### Source data
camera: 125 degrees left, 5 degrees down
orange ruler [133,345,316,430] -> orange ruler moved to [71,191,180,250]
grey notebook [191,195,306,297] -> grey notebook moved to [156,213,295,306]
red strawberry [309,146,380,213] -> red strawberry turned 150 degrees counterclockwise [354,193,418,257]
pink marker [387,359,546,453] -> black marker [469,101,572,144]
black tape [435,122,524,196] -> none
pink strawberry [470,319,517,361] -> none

---

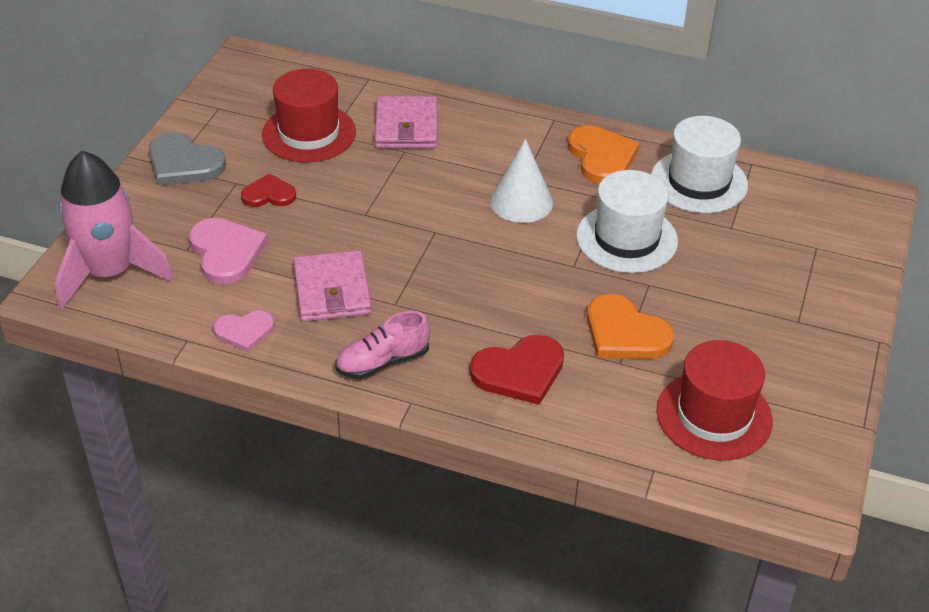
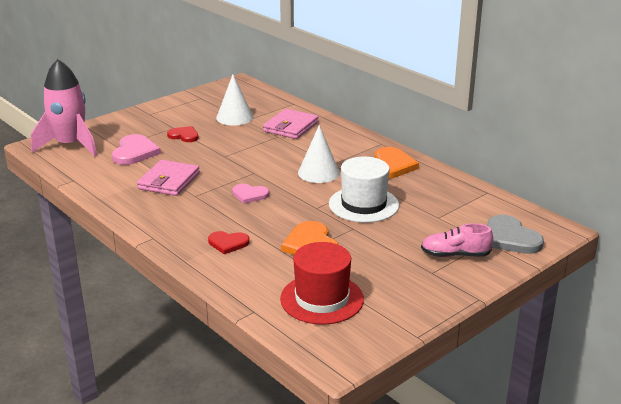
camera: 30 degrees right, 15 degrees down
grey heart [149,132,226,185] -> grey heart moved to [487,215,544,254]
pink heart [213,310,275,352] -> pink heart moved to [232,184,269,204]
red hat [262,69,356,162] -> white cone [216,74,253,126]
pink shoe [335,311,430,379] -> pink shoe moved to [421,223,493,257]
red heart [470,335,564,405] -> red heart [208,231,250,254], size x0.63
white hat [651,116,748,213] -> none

### Work request
Each line of the entries that contains the word "moved" should be listed.

### Exercise result
orange ruler [133,345,316,430] -> orange ruler moved to [71,191,180,250]
grey notebook [191,195,306,297] -> grey notebook moved to [156,213,295,306]
grey heart [149,132,226,185] -> grey heart moved to [487,215,544,254]
pink heart [213,310,275,352] -> pink heart moved to [232,184,269,204]
pink shoe [335,311,430,379] -> pink shoe moved to [421,223,493,257]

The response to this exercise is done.